■ **WHAT TO PRODUCE**:
In the records that follow, how many lines contain the word "AGND"? Give only that figure.

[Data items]
┌──

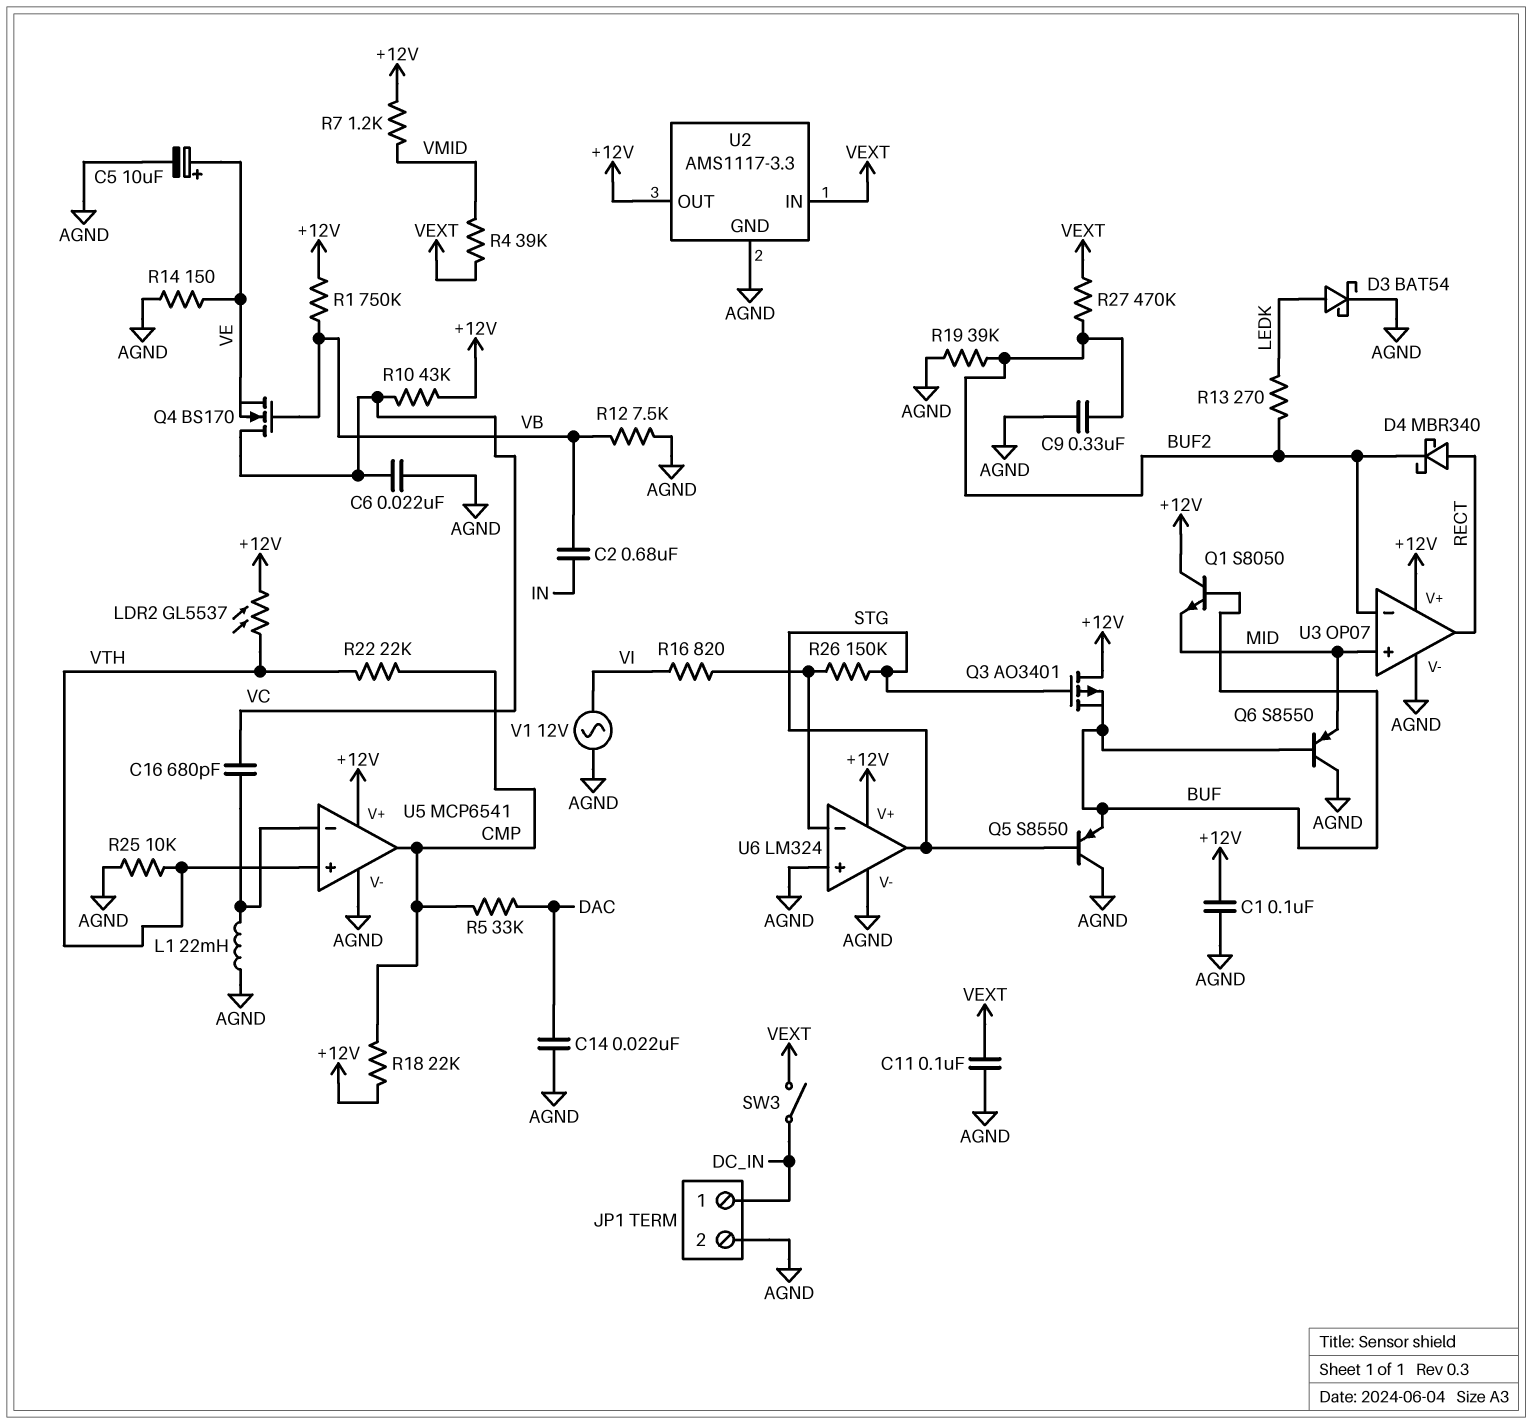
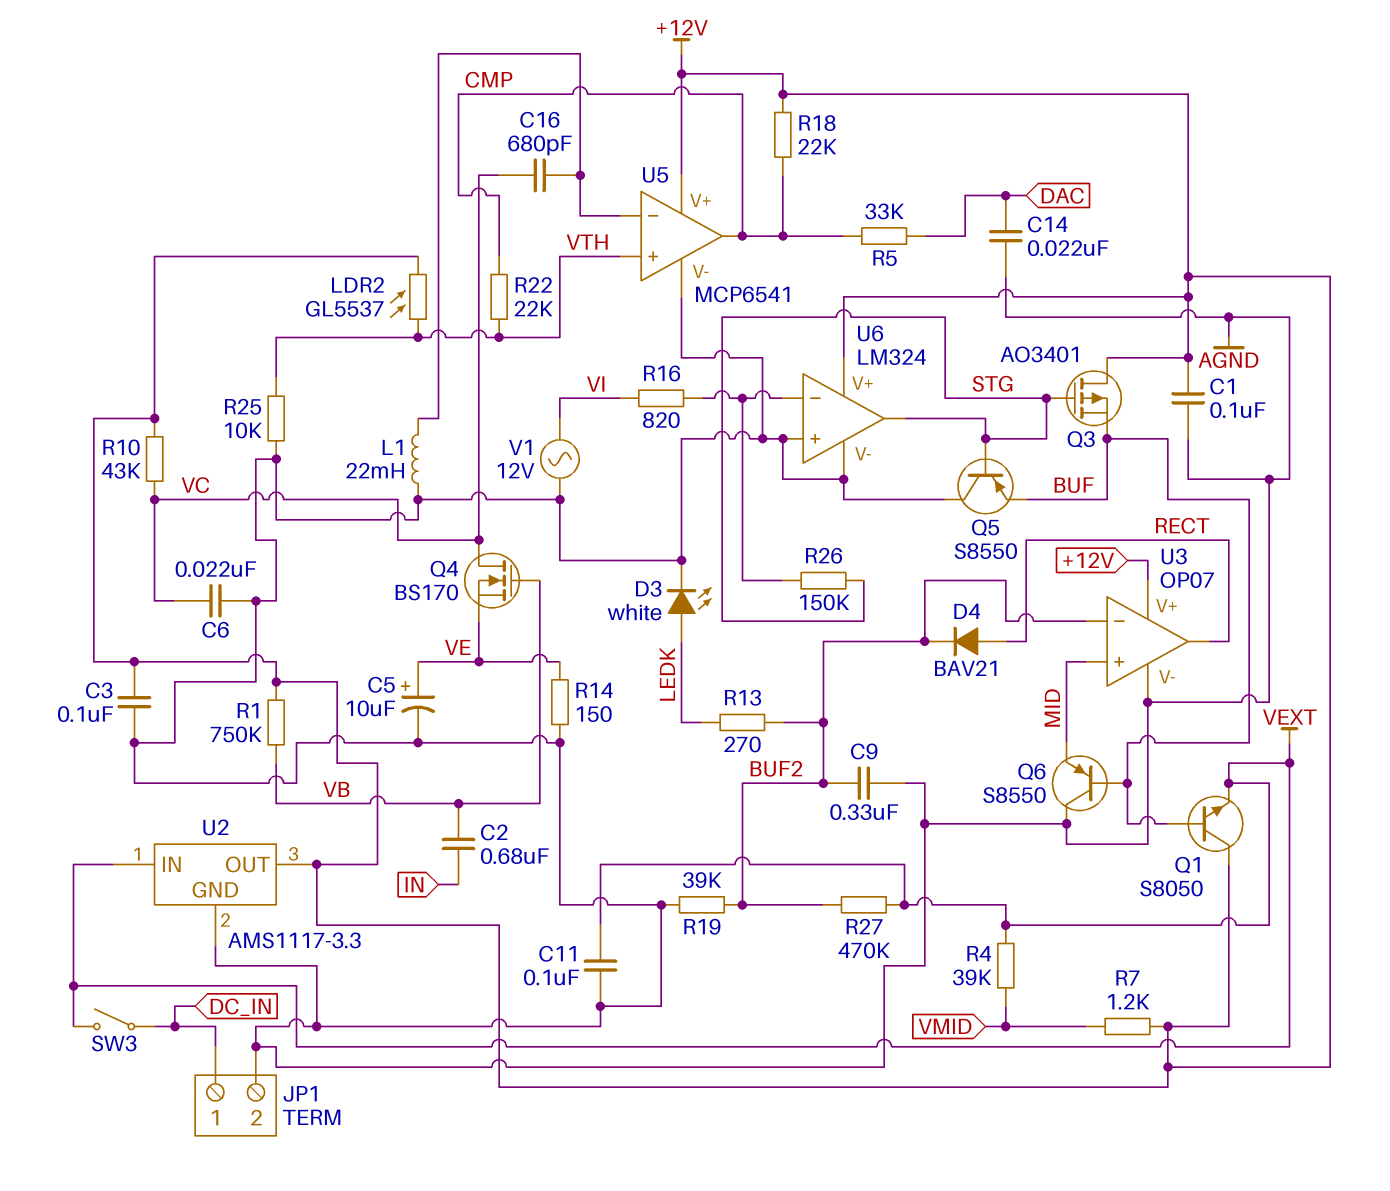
C3: none -> 100nF (+12V, AGND)
D3: schottky BAT54 (A LEDK, K AGND) -> LED white (A LEDK, K AGND)
D4: schottky MBR340 (A RECT, K BUF2) -> diode BAV21 (A RECT, K BUF2)
Q1: NPN S8050 (B BUF, C +12V, E MID) -> NPN S8050 (B BUF, C +12V, E VEXT)
R12: 7.5k (AGND, VB) -> none

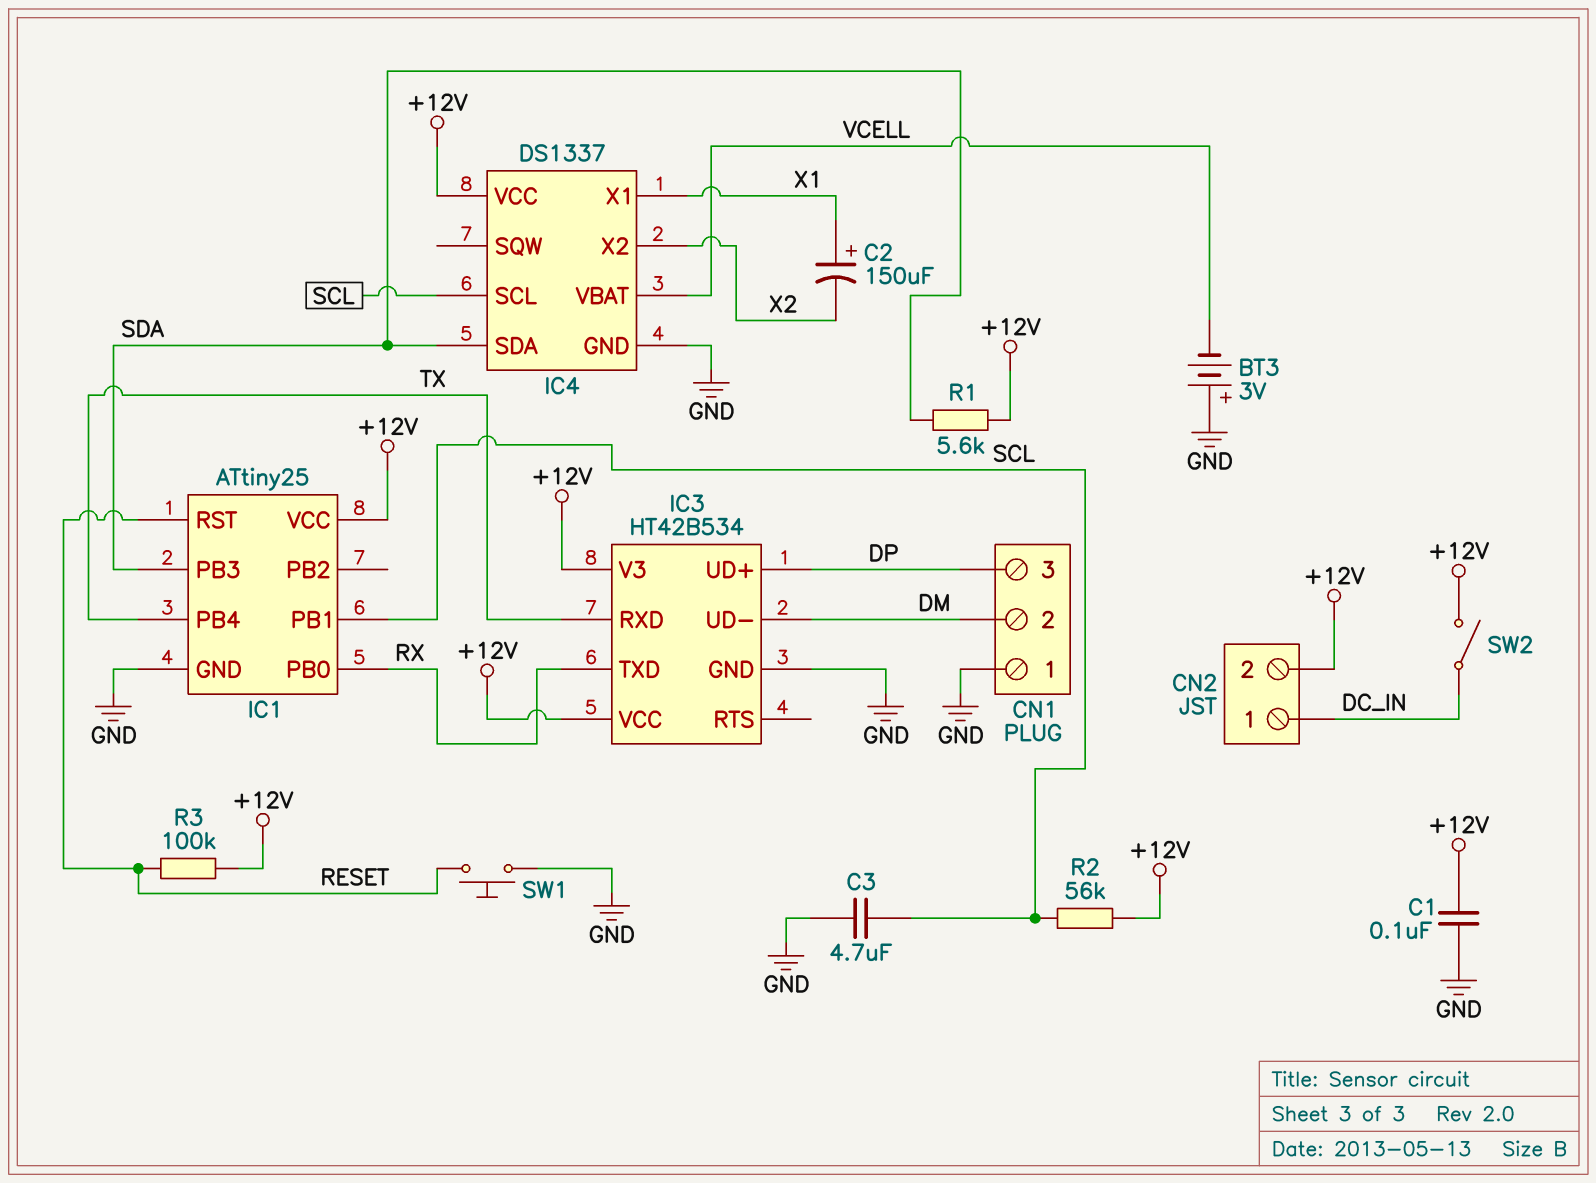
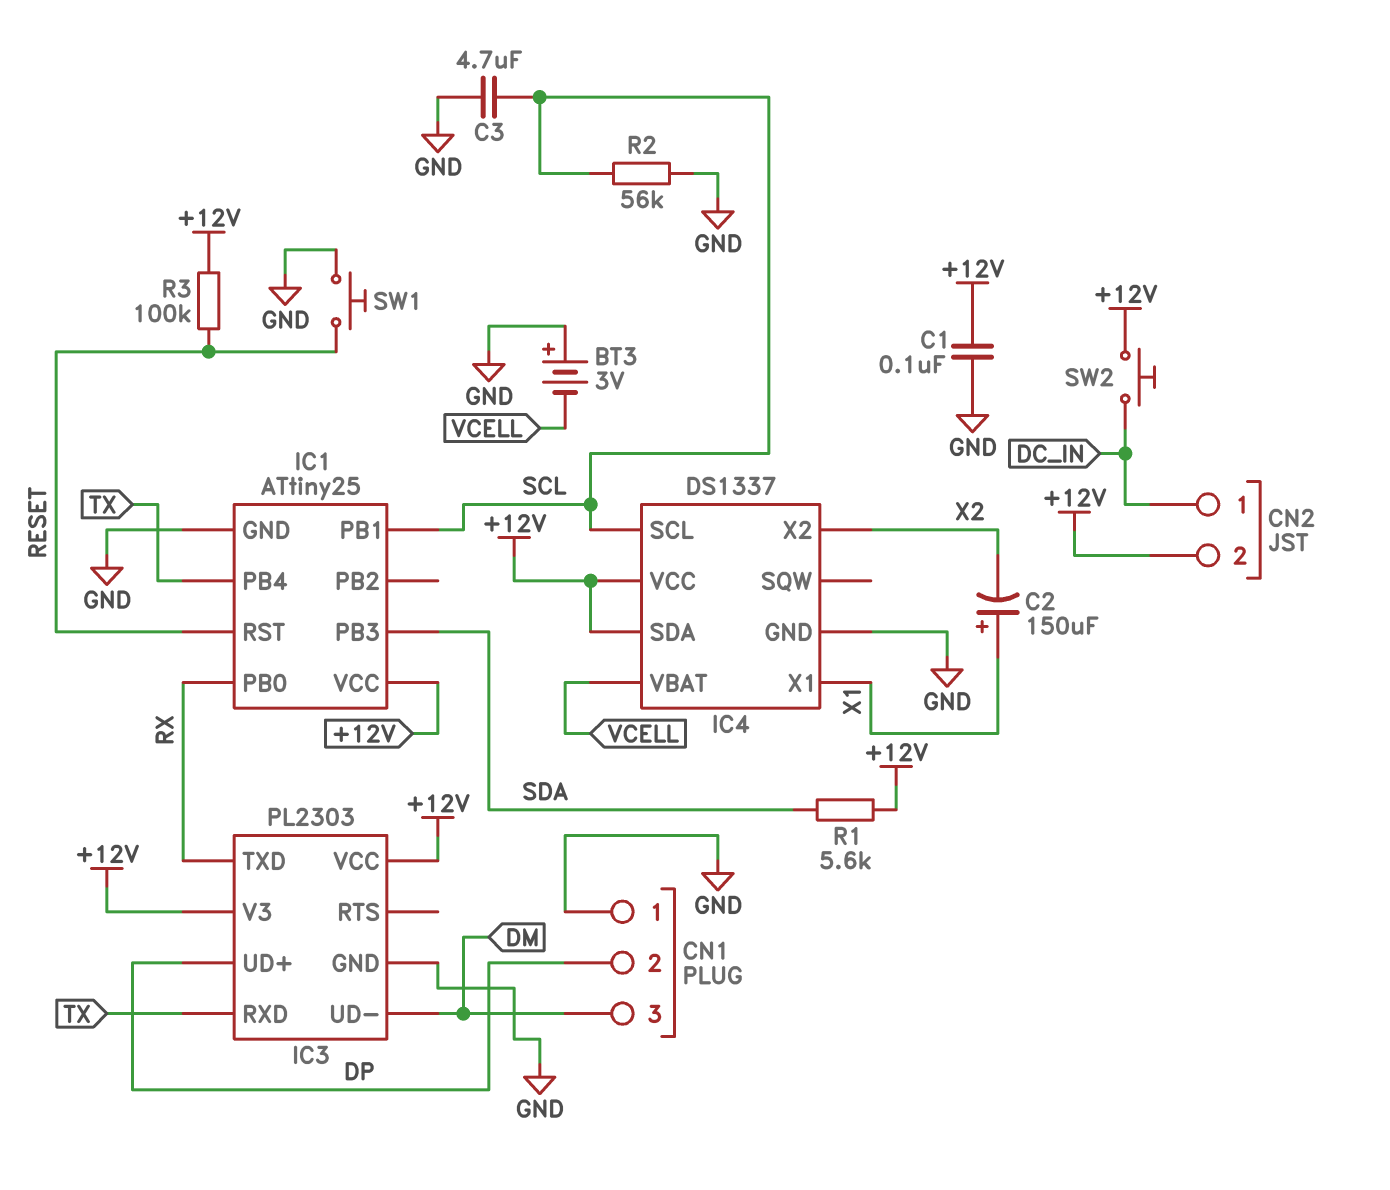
CN1 pin 2: DM -> DP
CN1 pin 3: DP -> DM
IC3: HT42B534 -> PL2303
IC4 pin SDA: SDA -> +12V
R2: 56k (+12V, SCL) -> 56k (GND, SCL)
SW2: switch (+12V, DC_IN) -> button (+12V, DC_IN)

└──

■ **EXERCISE OUTPUT**:
3